§ To do:
Although the listing contains pictures, reproduce only its text, exactly as written.

§ Dataset content:
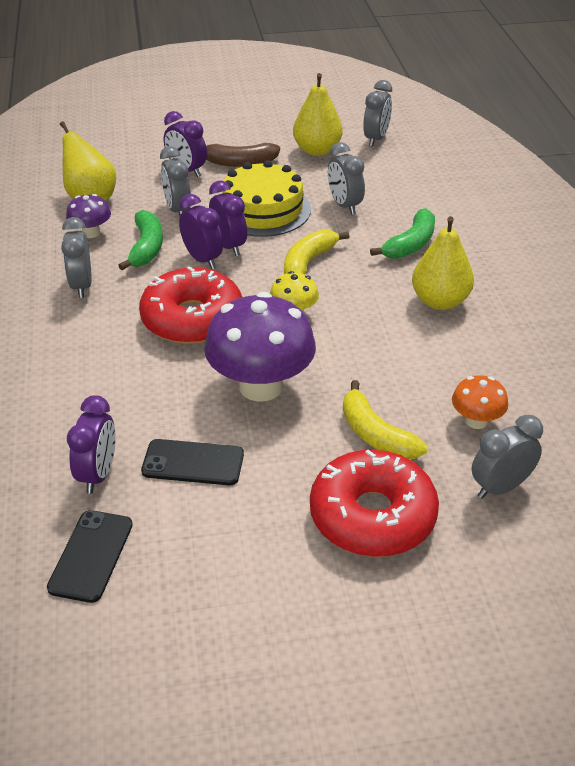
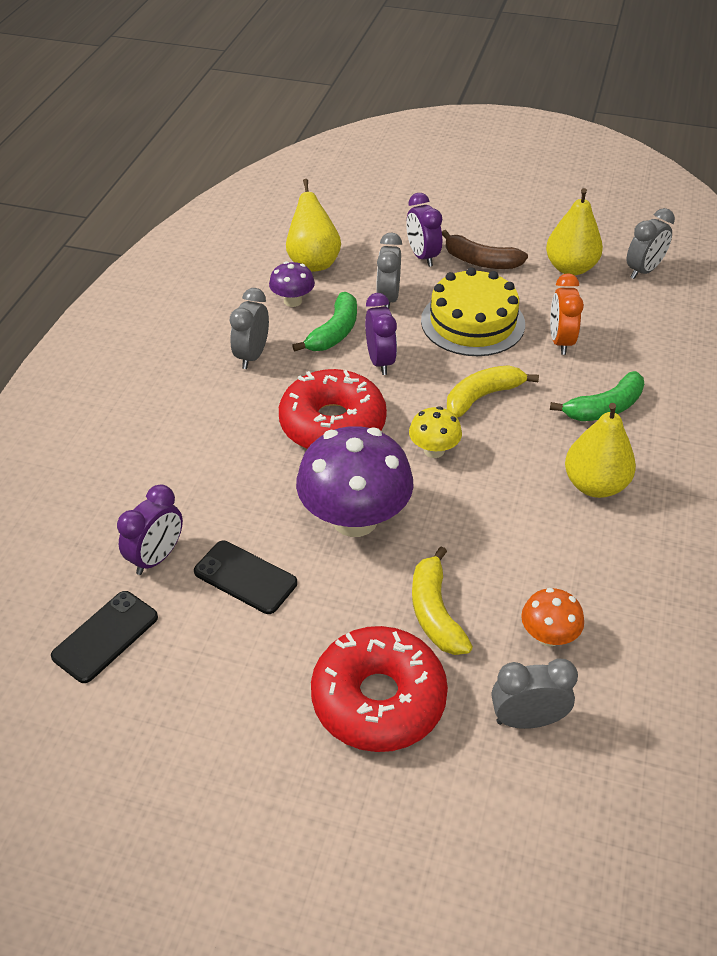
camera: 25 degrees right, 5 degrees up
(229, 246) = (414, 354): purple clock -> none
(344, 205) = (560, 341): grey clock -> orange clock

§ Answer space:
camera: 25 degrees right, 5 degrees up
(229, 246) = (414, 354): purple clock -> none
(344, 205) = (560, 341): grey clock -> orange clock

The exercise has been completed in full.